*What you will do*.
Within the data that follows, set down exactly the lines from the one containing "black brick E1:F1 level 1 -> none" through the one containing "orange tile C2", both ends included.

*Items from a dataset*.
■ ■ ■ ■ ■ ■ ■

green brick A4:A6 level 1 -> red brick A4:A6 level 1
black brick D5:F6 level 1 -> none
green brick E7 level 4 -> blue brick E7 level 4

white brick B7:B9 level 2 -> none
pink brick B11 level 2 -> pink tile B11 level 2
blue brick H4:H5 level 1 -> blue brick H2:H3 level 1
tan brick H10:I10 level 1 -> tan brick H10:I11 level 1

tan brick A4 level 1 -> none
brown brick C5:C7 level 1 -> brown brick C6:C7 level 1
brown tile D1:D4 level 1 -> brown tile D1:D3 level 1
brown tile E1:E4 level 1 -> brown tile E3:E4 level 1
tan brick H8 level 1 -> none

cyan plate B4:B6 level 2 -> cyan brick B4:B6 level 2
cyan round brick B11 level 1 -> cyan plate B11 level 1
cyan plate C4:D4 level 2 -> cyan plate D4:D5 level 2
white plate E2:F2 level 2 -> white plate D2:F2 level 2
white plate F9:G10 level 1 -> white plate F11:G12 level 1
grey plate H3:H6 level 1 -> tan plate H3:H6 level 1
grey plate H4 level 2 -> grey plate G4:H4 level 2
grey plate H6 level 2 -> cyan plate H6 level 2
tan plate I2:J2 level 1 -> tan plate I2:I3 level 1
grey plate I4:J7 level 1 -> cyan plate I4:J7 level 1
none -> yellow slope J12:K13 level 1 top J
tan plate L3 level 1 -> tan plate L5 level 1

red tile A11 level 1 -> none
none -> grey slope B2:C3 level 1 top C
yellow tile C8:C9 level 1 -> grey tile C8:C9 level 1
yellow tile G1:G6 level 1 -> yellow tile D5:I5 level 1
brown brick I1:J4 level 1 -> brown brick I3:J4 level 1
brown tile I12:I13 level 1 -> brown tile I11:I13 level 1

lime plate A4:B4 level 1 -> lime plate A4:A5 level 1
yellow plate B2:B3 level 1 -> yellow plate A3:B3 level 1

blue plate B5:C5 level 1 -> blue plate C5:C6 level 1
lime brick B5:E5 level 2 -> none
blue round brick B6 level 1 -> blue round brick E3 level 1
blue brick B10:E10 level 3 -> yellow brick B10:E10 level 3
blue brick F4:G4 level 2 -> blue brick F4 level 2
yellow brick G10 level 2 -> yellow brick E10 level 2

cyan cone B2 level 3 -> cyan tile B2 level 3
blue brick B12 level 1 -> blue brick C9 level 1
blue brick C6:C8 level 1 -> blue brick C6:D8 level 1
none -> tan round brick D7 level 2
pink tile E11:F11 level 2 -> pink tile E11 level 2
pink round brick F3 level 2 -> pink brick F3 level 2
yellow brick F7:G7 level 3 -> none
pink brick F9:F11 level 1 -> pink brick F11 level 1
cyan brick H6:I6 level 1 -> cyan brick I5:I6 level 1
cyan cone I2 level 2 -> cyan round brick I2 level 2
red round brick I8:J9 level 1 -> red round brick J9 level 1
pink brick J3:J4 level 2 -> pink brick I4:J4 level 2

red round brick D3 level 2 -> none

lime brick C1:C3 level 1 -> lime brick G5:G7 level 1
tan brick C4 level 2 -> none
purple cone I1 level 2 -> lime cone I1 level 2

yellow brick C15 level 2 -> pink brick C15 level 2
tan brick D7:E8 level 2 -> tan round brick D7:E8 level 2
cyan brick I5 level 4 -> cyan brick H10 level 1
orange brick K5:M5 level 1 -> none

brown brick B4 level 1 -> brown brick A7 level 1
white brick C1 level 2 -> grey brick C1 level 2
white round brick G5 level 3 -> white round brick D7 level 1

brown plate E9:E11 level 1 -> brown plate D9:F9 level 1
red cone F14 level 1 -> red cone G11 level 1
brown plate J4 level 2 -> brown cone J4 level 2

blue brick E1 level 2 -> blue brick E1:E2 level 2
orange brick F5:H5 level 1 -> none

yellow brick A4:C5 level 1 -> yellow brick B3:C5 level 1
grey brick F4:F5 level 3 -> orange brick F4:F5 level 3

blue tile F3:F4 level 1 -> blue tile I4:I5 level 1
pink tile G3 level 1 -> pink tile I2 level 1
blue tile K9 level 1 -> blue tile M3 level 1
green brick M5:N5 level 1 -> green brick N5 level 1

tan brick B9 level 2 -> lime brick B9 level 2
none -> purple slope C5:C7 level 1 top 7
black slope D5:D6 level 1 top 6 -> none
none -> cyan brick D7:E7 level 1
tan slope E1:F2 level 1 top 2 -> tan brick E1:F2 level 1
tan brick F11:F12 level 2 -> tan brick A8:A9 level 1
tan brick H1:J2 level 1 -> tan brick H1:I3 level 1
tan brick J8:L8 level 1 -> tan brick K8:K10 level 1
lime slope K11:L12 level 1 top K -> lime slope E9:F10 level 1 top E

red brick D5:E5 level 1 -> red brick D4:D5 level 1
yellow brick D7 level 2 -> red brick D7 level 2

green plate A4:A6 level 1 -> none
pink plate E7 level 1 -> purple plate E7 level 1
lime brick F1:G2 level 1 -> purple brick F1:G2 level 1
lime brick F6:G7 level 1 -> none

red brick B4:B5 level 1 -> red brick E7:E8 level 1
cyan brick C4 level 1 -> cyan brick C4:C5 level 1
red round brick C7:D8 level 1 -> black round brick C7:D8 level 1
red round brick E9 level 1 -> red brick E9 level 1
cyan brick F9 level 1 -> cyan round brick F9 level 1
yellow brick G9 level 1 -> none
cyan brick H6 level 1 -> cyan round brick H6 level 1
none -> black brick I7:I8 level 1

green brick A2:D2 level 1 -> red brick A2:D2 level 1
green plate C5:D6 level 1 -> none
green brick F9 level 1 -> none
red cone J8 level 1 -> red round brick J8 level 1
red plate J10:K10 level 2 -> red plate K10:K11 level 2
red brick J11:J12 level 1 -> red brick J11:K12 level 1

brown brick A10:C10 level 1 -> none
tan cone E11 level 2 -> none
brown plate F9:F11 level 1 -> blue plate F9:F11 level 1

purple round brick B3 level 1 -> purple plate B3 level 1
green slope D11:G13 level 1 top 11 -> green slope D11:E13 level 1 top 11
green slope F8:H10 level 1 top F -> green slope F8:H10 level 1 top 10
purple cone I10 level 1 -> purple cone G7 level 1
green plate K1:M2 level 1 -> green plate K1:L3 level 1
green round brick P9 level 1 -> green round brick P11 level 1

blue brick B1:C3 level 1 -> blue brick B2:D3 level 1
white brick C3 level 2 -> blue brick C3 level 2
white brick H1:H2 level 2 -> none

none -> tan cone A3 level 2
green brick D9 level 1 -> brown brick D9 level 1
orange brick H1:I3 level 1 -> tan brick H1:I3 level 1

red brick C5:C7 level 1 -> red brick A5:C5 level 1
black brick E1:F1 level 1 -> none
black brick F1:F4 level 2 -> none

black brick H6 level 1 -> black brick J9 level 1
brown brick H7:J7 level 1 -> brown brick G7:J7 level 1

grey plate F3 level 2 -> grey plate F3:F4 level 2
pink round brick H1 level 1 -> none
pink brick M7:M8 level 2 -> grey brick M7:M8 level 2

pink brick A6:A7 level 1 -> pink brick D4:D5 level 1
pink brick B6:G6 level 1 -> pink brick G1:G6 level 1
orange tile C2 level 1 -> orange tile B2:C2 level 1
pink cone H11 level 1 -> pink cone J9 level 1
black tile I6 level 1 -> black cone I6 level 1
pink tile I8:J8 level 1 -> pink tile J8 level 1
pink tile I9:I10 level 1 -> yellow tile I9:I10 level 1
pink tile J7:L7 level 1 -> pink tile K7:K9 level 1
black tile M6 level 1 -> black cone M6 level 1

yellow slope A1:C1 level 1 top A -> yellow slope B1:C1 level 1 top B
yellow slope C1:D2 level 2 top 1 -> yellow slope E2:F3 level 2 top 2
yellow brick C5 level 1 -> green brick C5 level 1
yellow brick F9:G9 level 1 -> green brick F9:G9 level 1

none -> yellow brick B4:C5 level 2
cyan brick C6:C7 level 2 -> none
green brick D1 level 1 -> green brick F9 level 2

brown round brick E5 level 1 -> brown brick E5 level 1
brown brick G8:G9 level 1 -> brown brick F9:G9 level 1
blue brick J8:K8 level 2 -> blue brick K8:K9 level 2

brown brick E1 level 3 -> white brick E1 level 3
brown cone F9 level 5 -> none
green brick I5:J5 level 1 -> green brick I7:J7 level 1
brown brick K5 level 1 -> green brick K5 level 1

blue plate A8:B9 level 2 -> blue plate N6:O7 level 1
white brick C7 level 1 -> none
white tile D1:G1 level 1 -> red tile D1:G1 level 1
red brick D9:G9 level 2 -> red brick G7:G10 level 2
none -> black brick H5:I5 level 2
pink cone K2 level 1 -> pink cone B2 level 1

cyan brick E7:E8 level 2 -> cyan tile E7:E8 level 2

■ ■ ■ ■ ■ ■ ■

*Your solution*.
black brick E1:F1 level 1 -> none
black brick F1:F4 level 2 -> none

black brick H6 level 1 -> black brick J9 level 1
brown brick H7:J7 level 1 -> brown brick G7:J7 level 1

grey plate F3 level 2 -> grey plate F3:F4 level 2
pink round brick H1 level 1 -> none
pink brick M7:M8 level 2 -> grey brick M7:M8 level 2

pink brick A6:A7 level 1 -> pink brick D4:D5 level 1
pink brick B6:G6 level 1 -> pink brick G1:G6 level 1
orange tile C2 level 1 -> orange tile B2:C2 level 1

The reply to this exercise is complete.